Lines from the one containing "red brick D1:D2" through the last line of the data below are to be returned exactly; leave out the rest.

→ **Data provided**:
####

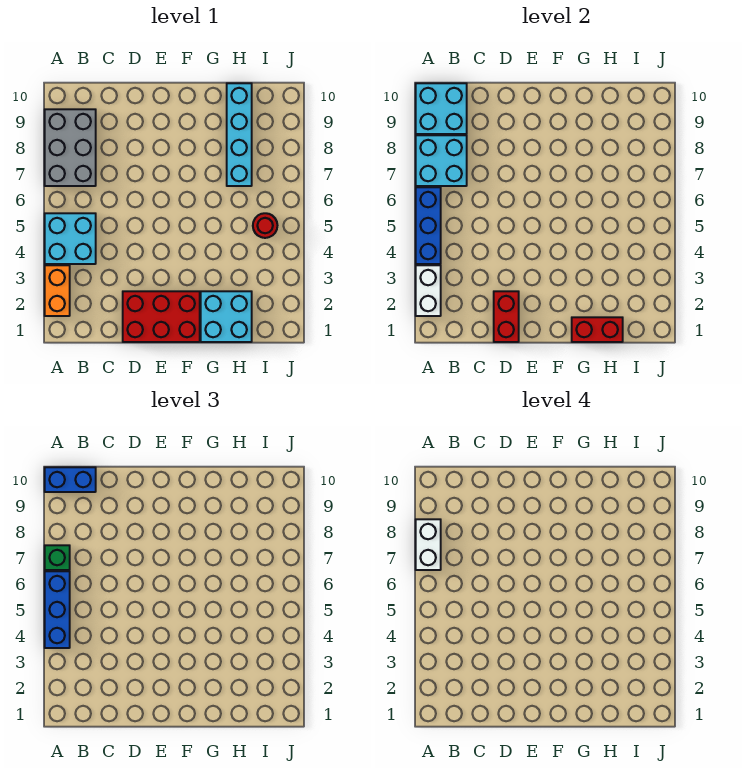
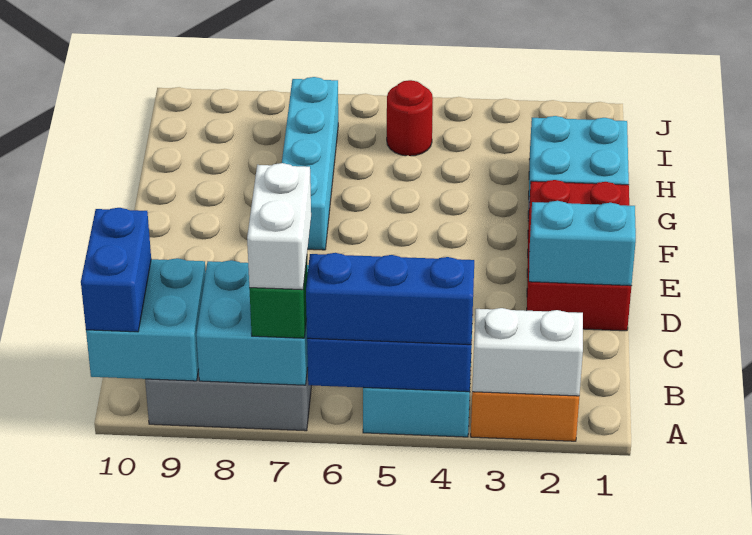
white brick A7:A8 level 4 -> white brick A7:B7 level 4
red brick D1:D2 level 2 -> cyan brick D1:D2 level 2
red brick G1:H1 level 2 -> none
cyan brick H7:H10 level 1 -> cyan brick F7:I7 level 1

####

→ **Completed task**:
red brick D1:D2 level 2 -> cyan brick D1:D2 level 2
red brick G1:H1 level 2 -> none
cyan brick H7:H10 level 1 -> cyan brick F7:I7 level 1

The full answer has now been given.